* _Data to examine_:
——

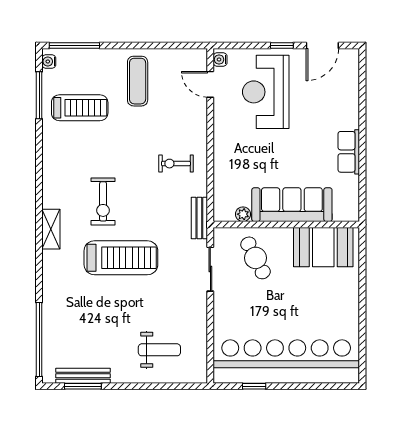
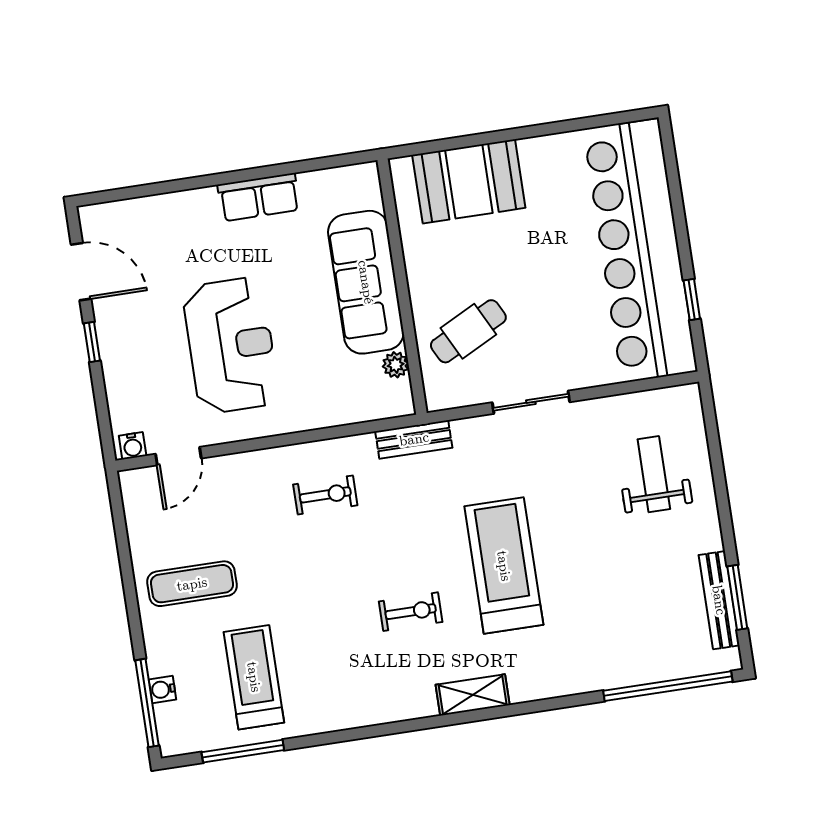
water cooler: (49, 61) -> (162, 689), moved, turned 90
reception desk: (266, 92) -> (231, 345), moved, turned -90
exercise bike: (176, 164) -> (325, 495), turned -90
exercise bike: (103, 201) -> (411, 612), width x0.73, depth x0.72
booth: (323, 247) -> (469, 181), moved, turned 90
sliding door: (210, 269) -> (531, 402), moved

——

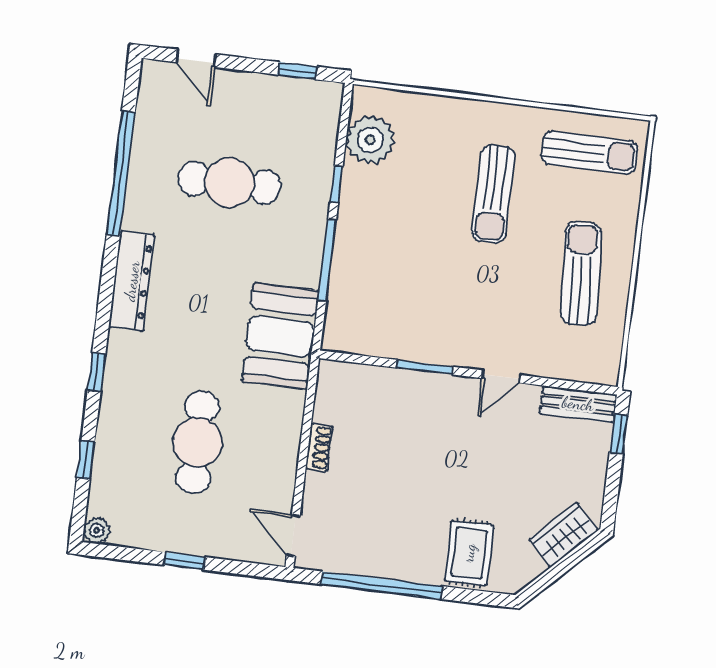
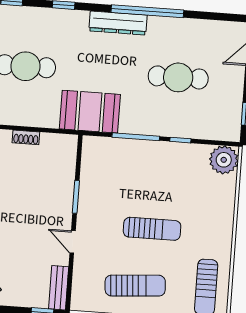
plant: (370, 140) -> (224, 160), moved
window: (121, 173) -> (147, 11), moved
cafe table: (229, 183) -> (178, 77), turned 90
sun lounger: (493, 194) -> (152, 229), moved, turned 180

——

* _Task requirements_: Search the data above for the string "exercise" and report each line that holds it.

* _Reply_:
exercise bike: (176, 164) -> (325, 495), turned -90
exercise bike: (103, 201) -> (411, 612), width x0.73, depth x0.72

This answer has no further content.